# [TRY IT]
Recreate the listing that follows line for line, without pictures.

# [COLLECTED DATA]
-----

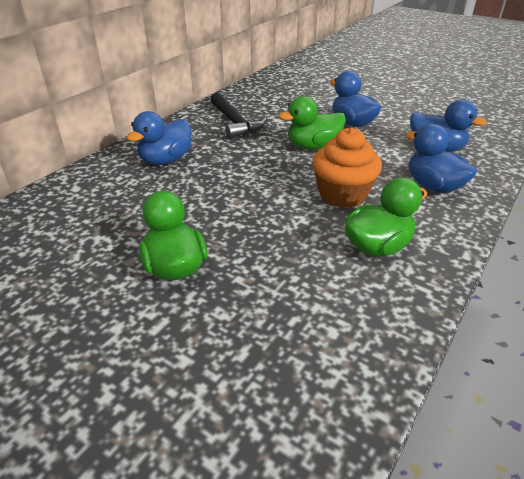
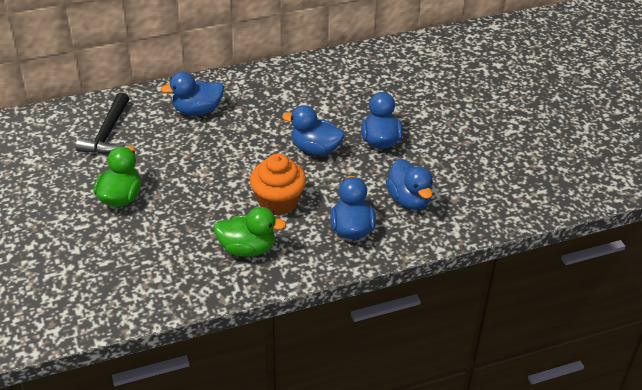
camera: 35 degrees right, 5 degrees up
(234, 122) = (287, 94): black hammer -> black hammer (108, 133)
(313, 146) = (315, 149): green duck -> blue duck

-----

# [EXERCISE RESPONSE]
camera: 35 degrees right, 5 degrees up
(234, 122) = (287, 94): black hammer -> black hammer (108, 133)
(313, 146) = (315, 149): green duck -> blue duck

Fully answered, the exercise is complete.